◆ **What the task asks**:
Quote exactly and only this range of lines in the data below: the line that holds "green ball: 6 -> 5" to the line that holds "blue screwdriver: 3 -> 7", both included.

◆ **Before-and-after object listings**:

- - -

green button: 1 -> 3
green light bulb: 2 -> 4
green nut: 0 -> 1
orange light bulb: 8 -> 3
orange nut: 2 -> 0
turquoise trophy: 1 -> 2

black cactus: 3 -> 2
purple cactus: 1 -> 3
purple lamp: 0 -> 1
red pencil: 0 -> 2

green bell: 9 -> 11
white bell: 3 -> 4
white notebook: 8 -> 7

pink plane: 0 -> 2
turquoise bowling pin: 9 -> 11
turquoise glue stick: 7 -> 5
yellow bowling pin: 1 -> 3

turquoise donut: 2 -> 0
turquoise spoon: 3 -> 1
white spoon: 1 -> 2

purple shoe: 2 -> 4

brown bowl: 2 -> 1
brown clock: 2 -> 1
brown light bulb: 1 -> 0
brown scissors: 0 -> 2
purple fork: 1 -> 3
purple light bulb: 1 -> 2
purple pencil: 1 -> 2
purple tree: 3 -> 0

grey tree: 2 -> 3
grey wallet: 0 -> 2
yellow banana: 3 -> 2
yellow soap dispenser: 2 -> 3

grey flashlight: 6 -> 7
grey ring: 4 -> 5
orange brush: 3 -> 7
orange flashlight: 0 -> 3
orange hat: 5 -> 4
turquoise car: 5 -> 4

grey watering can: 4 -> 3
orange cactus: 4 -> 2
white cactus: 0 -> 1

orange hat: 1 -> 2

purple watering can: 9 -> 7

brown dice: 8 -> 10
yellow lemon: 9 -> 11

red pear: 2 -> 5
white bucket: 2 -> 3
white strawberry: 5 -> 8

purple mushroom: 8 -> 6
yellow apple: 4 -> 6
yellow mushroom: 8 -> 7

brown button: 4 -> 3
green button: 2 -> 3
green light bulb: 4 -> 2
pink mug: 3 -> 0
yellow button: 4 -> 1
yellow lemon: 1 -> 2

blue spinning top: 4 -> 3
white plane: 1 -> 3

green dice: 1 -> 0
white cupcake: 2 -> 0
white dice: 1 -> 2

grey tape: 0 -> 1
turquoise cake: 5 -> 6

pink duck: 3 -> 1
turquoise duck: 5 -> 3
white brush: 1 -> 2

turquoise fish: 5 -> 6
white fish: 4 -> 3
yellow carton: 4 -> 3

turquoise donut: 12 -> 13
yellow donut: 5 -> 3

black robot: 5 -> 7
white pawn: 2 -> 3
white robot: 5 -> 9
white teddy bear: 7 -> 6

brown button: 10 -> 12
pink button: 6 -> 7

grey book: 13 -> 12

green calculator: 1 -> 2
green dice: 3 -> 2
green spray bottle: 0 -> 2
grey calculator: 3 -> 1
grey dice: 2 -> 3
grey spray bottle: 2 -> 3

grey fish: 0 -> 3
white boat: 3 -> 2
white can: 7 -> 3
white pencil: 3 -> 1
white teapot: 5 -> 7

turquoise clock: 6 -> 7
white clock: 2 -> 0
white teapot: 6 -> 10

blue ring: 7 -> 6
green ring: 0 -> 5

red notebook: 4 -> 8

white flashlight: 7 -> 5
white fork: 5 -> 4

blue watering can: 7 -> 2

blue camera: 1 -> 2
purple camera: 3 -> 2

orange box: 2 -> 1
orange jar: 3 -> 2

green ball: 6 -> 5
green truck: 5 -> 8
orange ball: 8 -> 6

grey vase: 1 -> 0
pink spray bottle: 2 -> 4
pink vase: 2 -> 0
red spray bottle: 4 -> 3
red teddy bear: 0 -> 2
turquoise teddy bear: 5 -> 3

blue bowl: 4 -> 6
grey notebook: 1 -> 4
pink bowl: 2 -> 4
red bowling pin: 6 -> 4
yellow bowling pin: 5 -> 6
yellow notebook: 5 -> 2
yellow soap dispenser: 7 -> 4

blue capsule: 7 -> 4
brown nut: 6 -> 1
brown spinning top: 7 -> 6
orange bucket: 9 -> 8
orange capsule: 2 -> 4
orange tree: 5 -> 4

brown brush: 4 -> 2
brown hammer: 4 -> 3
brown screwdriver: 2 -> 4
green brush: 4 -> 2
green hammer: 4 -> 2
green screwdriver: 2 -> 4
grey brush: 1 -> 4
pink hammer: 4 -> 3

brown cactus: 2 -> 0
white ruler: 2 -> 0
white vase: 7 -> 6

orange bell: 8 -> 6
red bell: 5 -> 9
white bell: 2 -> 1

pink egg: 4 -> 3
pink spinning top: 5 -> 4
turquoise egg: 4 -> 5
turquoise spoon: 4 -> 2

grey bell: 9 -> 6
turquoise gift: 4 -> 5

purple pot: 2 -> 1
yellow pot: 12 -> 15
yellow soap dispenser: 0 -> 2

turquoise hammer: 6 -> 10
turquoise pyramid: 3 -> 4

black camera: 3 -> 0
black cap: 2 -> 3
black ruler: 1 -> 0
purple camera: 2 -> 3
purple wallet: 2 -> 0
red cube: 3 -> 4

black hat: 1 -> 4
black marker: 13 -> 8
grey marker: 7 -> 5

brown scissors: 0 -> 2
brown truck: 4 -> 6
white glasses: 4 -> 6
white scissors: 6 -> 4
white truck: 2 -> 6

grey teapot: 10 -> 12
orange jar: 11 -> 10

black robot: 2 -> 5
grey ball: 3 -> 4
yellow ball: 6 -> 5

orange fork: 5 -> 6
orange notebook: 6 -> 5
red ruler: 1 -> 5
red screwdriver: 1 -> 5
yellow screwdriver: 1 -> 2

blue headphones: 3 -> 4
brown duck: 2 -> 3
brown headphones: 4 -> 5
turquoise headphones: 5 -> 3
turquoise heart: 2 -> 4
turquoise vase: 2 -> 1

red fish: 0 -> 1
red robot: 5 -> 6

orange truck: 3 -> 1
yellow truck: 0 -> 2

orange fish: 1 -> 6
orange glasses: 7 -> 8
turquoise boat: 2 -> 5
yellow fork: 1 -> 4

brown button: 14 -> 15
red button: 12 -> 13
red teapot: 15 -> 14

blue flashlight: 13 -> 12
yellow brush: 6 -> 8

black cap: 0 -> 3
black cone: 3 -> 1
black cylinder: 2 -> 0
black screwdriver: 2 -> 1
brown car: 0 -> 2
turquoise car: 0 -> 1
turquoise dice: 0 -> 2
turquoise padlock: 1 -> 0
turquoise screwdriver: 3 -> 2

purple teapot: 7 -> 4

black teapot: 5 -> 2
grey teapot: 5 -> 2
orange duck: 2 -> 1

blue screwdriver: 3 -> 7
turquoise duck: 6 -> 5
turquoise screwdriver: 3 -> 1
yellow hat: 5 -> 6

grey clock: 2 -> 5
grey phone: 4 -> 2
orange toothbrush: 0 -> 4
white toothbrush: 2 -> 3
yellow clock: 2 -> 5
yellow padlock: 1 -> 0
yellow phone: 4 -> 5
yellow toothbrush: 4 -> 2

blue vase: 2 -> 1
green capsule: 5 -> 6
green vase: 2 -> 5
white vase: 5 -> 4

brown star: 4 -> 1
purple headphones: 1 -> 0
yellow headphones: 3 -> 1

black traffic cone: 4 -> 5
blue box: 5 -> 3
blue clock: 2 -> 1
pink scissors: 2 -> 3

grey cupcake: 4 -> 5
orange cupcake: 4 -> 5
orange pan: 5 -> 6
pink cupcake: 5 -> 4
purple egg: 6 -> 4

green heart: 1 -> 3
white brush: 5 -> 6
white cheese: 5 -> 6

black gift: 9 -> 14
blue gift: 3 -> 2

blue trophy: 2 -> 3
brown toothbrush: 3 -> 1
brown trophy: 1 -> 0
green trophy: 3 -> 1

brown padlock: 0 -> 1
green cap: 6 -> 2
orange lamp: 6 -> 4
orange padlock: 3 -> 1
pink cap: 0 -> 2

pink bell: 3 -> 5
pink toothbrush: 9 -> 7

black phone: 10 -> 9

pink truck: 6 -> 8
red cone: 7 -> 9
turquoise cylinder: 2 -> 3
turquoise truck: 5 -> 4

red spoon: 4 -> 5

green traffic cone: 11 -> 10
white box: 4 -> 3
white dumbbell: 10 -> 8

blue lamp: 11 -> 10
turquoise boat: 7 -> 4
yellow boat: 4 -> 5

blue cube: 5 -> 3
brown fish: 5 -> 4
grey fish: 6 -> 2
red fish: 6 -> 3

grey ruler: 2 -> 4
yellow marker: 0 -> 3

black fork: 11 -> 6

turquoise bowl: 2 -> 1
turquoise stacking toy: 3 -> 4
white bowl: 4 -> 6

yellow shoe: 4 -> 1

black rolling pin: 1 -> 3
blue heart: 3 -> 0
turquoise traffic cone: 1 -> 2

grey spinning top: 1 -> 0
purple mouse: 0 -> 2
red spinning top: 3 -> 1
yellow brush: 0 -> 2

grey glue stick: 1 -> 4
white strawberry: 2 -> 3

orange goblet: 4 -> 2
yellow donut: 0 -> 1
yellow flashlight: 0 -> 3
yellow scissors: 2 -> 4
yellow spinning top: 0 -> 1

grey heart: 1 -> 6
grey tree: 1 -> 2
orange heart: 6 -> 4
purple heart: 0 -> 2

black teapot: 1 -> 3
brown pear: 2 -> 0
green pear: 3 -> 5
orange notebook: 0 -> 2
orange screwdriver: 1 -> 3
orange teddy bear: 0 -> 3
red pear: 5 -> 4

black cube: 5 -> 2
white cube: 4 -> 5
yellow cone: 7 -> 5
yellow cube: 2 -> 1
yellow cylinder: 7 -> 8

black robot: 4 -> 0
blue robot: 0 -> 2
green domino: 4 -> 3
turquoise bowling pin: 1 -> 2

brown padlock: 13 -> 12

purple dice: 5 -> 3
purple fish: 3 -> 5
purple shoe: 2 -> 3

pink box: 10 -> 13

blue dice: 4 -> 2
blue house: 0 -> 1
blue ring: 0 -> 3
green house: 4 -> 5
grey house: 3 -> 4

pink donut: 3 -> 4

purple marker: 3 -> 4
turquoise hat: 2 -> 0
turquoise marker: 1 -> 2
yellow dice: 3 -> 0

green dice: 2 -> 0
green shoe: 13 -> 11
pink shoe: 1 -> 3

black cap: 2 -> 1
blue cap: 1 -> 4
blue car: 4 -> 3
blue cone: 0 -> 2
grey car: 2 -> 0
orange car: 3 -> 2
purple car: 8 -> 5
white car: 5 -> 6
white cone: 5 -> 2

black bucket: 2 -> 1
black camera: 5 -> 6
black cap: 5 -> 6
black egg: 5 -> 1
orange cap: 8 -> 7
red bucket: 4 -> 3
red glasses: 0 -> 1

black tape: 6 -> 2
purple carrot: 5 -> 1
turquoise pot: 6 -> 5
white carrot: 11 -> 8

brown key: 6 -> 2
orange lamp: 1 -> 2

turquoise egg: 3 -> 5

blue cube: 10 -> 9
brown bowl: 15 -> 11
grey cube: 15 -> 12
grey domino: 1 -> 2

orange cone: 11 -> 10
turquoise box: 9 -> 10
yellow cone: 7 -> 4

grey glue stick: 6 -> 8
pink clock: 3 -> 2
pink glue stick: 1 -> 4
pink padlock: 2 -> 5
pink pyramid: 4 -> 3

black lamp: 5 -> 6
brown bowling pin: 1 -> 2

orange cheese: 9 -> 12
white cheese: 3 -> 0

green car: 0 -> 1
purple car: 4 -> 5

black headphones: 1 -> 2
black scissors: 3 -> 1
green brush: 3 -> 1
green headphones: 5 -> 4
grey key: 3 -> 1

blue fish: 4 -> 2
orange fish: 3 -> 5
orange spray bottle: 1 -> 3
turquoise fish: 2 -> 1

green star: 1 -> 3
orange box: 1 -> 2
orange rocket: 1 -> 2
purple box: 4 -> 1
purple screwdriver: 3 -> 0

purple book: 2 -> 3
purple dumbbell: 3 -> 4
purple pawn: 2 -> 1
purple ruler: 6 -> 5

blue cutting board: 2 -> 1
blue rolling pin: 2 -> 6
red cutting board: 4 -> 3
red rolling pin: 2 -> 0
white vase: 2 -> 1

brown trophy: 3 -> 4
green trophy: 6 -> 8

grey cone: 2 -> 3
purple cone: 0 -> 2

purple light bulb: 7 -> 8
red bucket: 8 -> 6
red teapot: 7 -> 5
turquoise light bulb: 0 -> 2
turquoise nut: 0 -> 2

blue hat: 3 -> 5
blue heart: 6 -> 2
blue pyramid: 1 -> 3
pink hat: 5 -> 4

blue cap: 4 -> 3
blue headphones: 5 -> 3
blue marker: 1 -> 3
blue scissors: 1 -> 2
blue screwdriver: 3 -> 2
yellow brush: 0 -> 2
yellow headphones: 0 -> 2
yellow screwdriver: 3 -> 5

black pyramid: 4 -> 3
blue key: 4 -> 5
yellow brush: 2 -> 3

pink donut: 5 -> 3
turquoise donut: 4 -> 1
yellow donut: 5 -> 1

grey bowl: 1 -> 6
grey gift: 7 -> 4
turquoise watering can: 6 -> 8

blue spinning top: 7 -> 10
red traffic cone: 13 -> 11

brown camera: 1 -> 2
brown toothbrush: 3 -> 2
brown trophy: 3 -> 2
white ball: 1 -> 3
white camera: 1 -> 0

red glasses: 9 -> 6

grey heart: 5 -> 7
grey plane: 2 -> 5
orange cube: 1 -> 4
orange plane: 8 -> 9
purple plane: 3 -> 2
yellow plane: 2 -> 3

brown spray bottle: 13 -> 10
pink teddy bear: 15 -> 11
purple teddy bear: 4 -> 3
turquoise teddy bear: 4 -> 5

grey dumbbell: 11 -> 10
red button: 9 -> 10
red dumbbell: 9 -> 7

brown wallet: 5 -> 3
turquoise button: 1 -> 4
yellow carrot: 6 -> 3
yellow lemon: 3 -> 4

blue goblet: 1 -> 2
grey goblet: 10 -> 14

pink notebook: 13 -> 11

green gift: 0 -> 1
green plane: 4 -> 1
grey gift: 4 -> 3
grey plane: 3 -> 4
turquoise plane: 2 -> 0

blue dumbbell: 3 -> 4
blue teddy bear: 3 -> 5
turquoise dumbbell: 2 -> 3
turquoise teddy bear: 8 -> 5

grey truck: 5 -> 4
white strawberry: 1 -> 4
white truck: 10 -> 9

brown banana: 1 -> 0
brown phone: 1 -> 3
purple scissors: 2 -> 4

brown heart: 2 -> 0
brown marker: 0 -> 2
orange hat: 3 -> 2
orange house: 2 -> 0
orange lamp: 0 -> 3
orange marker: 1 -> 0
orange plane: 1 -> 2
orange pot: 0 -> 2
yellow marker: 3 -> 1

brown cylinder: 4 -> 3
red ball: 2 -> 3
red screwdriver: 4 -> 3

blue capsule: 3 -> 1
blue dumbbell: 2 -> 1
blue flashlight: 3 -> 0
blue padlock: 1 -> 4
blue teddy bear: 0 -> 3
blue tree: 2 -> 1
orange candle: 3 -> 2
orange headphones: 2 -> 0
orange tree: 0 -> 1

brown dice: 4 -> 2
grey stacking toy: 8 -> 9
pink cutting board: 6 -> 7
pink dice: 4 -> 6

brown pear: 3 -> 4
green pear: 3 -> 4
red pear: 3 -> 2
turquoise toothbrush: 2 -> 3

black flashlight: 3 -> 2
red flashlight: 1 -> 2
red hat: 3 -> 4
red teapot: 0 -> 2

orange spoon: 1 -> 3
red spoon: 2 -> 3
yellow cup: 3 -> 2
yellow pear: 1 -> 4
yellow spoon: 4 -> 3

- - -

◆ **Answer for the task**:
green ball: 6 -> 5
green truck: 5 -> 8
orange ball: 8 -> 6

grey vase: 1 -> 0
pink spray bottle: 2 -> 4
pink vase: 2 -> 0
red spray bottle: 4 -> 3
red teddy bear: 0 -> 2
turquoise teddy bear: 5 -> 3

blue bowl: 4 -> 6
grey notebook: 1 -> 4
pink bowl: 2 -> 4
red bowling pin: 6 -> 4
yellow bowling pin: 5 -> 6
yellow notebook: 5 -> 2
yellow soap dispenser: 7 -> 4

blue capsule: 7 -> 4
brown nut: 6 -> 1
brown spinning top: 7 -> 6
orange bucket: 9 -> 8
orange capsule: 2 -> 4
orange tree: 5 -> 4

brown brush: 4 -> 2
brown hammer: 4 -> 3
brown screwdriver: 2 -> 4
green brush: 4 -> 2
green hammer: 4 -> 2
green screwdriver: 2 -> 4
grey brush: 1 -> 4
pink hammer: 4 -> 3

brown cactus: 2 -> 0
white ruler: 2 -> 0
white vase: 7 -> 6

orange bell: 8 -> 6
red bell: 5 -> 9
white bell: 2 -> 1

pink egg: 4 -> 3
pink spinning top: 5 -> 4
turquoise egg: 4 -> 5
turquoise spoon: 4 -> 2

grey bell: 9 -> 6
turquoise gift: 4 -> 5

purple pot: 2 -> 1
yellow pot: 12 -> 15
yellow soap dispenser: 0 -> 2

turquoise hammer: 6 -> 10
turquoise pyramid: 3 -> 4

black camera: 3 -> 0
black cap: 2 -> 3
black ruler: 1 -> 0
purple camera: 2 -> 3
purple wallet: 2 -> 0
red cube: 3 -> 4

black hat: 1 -> 4
black marker: 13 -> 8
grey marker: 7 -> 5

brown scissors: 0 -> 2
brown truck: 4 -> 6
white glasses: 4 -> 6
white scissors: 6 -> 4
white truck: 2 -> 6

grey teapot: 10 -> 12
orange jar: 11 -> 10

black robot: 2 -> 5
grey ball: 3 -> 4
yellow ball: 6 -> 5

orange fork: 5 -> 6
orange notebook: 6 -> 5
red ruler: 1 -> 5
red screwdriver: 1 -> 5
yellow screwdriver: 1 -> 2

blue headphones: 3 -> 4
brown duck: 2 -> 3
brown headphones: 4 -> 5
turquoise headphones: 5 -> 3
turquoise heart: 2 -> 4
turquoise vase: 2 -> 1

red fish: 0 -> 1
red robot: 5 -> 6

orange truck: 3 -> 1
yellow truck: 0 -> 2

orange fish: 1 -> 6
orange glasses: 7 -> 8
turquoise boat: 2 -> 5
yellow fork: 1 -> 4

brown button: 14 -> 15
red button: 12 -> 13
red teapot: 15 -> 14

blue flashlight: 13 -> 12
yellow brush: 6 -> 8

black cap: 0 -> 3
black cone: 3 -> 1
black cylinder: 2 -> 0
black screwdriver: 2 -> 1
brown car: 0 -> 2
turquoise car: 0 -> 1
turquoise dice: 0 -> 2
turquoise padlock: 1 -> 0
turquoise screwdriver: 3 -> 2

purple teapot: 7 -> 4

black teapot: 5 -> 2
grey teapot: 5 -> 2
orange duck: 2 -> 1

blue screwdriver: 3 -> 7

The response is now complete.